Rows from a segmentation dataset:
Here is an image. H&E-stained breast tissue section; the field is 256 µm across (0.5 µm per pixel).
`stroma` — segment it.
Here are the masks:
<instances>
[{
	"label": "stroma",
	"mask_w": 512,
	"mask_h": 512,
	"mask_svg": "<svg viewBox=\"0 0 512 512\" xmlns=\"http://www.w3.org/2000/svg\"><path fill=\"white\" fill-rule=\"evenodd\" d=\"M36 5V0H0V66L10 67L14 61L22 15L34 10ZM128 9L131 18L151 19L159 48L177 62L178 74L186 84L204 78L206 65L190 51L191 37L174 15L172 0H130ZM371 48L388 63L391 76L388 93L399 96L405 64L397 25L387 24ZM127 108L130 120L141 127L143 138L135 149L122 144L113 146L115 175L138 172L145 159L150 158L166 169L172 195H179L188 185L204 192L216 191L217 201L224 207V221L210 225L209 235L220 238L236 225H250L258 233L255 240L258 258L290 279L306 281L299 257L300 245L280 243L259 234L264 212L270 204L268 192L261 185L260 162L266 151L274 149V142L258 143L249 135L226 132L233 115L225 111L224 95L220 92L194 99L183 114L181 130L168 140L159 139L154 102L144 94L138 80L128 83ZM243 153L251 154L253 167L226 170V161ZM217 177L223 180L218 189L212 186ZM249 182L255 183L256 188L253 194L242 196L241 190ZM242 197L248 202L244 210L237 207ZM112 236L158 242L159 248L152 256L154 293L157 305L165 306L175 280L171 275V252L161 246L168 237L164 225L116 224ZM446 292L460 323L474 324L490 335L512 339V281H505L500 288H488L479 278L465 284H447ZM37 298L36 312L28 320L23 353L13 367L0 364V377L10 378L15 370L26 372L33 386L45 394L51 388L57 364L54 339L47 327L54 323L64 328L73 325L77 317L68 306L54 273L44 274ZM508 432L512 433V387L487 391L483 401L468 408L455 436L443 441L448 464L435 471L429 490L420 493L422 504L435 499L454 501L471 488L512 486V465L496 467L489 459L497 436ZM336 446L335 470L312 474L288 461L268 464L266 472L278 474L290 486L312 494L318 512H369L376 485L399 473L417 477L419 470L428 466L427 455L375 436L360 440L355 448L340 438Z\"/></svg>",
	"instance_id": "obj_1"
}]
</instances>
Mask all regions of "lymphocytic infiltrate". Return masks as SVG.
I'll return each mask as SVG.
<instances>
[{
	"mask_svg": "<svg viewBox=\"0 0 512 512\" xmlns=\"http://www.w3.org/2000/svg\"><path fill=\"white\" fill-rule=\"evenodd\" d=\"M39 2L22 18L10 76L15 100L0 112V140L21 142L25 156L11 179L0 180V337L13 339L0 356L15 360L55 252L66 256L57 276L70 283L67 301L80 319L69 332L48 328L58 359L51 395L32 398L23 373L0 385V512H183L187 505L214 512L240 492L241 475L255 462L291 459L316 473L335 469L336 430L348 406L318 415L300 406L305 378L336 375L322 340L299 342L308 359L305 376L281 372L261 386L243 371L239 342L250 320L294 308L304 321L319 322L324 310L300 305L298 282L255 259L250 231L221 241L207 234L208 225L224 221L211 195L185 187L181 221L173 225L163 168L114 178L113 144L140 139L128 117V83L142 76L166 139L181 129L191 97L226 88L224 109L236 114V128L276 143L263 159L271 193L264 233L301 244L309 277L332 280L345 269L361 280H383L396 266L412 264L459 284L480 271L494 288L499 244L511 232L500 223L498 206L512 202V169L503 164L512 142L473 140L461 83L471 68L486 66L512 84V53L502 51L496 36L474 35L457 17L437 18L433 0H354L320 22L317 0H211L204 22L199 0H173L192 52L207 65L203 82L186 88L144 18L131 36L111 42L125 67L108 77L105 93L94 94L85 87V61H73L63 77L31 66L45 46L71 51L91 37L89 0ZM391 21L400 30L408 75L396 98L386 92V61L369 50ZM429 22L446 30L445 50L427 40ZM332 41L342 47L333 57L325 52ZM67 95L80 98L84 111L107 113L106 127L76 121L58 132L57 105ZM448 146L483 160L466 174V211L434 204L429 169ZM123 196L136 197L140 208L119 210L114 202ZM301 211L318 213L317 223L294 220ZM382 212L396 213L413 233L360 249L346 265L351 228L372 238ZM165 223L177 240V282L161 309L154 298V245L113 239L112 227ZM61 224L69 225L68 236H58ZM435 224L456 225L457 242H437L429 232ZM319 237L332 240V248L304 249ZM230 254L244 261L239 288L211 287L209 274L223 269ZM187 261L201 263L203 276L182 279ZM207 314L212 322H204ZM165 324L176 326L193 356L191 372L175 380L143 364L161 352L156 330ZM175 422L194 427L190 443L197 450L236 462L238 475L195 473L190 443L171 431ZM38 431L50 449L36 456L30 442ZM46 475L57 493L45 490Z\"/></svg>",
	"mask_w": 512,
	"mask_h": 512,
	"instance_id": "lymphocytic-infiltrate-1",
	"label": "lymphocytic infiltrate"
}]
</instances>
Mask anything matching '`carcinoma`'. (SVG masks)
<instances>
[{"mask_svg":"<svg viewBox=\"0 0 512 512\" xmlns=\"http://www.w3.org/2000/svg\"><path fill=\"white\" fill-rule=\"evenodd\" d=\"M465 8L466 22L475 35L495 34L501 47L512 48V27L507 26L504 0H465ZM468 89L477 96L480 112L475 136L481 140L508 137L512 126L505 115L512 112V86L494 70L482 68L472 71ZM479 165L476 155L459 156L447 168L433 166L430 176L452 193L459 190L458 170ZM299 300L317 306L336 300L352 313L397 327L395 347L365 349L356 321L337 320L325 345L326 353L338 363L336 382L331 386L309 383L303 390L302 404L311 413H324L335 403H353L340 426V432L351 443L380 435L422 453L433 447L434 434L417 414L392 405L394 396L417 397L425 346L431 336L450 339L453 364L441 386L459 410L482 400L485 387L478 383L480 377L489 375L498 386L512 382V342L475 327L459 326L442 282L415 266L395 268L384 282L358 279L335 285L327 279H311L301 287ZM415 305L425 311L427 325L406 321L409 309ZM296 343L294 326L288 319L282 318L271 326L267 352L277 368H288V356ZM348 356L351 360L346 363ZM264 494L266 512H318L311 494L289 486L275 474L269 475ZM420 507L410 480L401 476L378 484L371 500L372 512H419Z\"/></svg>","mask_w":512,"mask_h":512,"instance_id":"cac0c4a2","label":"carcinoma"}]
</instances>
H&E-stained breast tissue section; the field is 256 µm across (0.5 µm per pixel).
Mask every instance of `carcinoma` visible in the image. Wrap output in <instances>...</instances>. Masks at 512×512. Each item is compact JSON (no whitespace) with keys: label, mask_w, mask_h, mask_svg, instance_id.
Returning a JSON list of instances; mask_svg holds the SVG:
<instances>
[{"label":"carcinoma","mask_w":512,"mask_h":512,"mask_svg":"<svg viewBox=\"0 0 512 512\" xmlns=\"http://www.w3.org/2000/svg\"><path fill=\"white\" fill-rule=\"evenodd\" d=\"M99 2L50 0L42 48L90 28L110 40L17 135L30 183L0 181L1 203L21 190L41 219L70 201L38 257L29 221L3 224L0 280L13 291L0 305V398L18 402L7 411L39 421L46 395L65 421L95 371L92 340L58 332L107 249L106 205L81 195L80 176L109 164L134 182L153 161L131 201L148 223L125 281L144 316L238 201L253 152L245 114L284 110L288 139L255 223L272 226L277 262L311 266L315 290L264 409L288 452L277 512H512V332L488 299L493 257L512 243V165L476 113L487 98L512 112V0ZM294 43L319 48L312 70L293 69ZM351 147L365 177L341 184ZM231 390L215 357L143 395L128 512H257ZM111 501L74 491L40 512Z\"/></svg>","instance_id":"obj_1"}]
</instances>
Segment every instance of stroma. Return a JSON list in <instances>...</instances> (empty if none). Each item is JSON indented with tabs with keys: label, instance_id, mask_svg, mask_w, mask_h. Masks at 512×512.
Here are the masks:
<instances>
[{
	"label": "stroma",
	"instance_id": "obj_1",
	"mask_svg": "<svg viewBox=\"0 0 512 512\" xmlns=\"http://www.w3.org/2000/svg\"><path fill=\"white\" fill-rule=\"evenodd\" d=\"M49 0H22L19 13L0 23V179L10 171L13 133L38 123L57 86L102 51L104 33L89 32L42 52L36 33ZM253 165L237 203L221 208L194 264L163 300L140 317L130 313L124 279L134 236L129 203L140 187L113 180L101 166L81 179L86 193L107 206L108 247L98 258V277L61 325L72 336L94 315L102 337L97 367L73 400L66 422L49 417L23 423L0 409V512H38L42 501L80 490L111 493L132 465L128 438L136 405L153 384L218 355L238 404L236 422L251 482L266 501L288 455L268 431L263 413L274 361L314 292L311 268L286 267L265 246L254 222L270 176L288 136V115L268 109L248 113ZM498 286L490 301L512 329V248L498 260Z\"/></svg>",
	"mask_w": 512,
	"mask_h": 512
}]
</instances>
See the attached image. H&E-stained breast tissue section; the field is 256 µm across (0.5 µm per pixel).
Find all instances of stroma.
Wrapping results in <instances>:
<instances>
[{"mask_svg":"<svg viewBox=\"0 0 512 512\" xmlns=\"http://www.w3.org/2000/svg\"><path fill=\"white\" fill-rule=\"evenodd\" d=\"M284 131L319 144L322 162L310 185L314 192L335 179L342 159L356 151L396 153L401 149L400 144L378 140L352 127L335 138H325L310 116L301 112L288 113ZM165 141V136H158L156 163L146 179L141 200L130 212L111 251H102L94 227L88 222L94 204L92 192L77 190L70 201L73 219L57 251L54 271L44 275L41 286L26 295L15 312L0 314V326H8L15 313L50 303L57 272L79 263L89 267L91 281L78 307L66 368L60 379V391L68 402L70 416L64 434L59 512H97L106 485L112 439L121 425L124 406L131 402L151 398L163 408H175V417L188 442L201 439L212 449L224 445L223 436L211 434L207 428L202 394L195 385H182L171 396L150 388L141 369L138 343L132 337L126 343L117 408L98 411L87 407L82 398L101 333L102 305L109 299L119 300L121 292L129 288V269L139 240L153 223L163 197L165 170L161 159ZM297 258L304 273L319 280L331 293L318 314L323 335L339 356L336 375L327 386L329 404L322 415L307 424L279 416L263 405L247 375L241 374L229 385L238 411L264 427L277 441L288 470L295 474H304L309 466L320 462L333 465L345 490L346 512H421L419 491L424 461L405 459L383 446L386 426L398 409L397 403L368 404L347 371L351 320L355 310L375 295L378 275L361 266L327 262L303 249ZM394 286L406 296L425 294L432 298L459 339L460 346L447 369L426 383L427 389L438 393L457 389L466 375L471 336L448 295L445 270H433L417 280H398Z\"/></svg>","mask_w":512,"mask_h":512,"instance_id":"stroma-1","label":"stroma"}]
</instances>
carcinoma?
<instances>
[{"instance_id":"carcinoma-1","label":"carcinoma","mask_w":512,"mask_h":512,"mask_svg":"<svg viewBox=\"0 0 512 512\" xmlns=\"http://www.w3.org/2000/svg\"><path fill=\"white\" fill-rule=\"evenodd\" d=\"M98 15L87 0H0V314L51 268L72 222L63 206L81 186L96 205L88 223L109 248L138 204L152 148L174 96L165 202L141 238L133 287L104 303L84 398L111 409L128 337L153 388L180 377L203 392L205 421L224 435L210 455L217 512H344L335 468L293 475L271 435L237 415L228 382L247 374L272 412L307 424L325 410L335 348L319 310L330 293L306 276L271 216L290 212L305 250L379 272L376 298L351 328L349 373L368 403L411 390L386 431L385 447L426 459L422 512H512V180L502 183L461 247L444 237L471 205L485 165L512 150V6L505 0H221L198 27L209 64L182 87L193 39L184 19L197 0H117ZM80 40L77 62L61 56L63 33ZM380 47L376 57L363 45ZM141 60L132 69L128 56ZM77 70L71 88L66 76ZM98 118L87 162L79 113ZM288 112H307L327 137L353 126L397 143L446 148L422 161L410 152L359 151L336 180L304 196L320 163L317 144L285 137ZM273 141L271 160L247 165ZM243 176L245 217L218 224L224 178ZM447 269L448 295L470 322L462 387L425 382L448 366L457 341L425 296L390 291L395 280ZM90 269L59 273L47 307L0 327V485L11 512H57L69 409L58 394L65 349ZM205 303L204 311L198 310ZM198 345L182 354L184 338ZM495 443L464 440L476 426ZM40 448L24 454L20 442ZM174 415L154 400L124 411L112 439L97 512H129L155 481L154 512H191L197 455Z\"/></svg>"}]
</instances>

EXERCISE DETAILS |
Search the material above for "stained". Pull out each line where it shows up.

RESULT OF THE EXERCISE |
Here is an image. H&E-stained breast tissue section; the field is 256 µm across (0.5 µm per pixel).
H&E-stained breast tissue section; the field is 256 µm across (0.5 µm per pixel).
See the attached image. H&E-stained breast tissue section; the field is 256 µm across (0.5 µm per pixel).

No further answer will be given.